(Beginning of Source data)

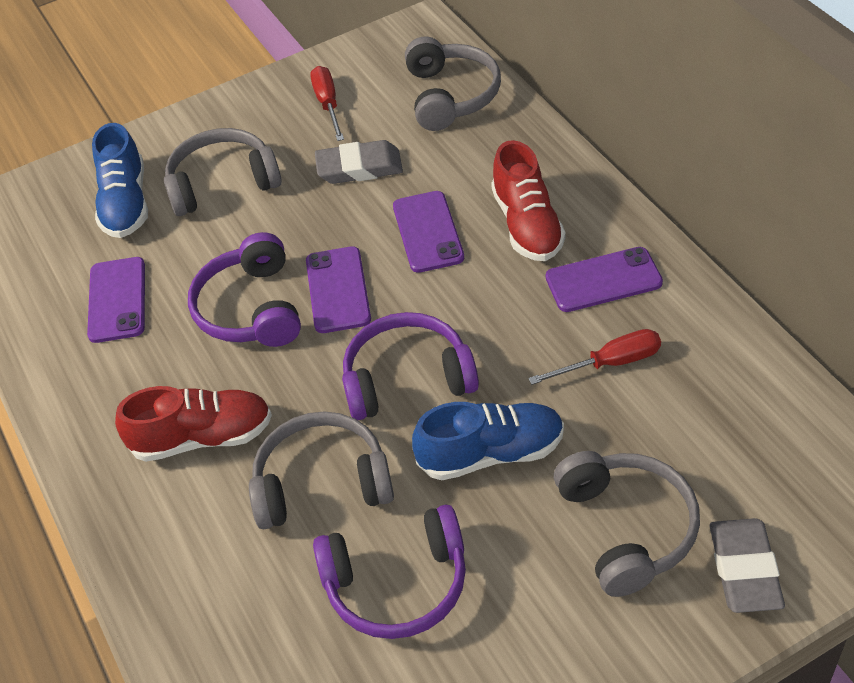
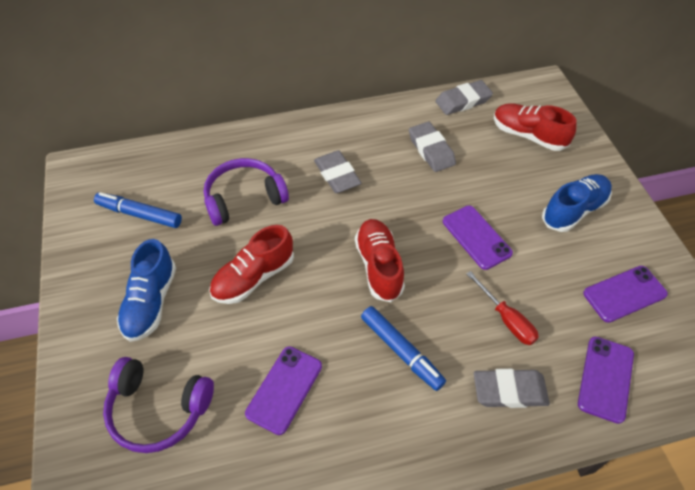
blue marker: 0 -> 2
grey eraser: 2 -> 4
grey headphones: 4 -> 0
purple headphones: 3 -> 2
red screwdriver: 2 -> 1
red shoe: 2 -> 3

(End of Source data)

- **To do**
A verbatim printout of the entries above is expected, free of pictures.

- **Output of the exercise**
blue marker: 0 -> 2
grey eraser: 2 -> 4
grey headphones: 4 -> 0
purple headphones: 3 -> 2
red screwdriver: 2 -> 1
red shoe: 2 -> 3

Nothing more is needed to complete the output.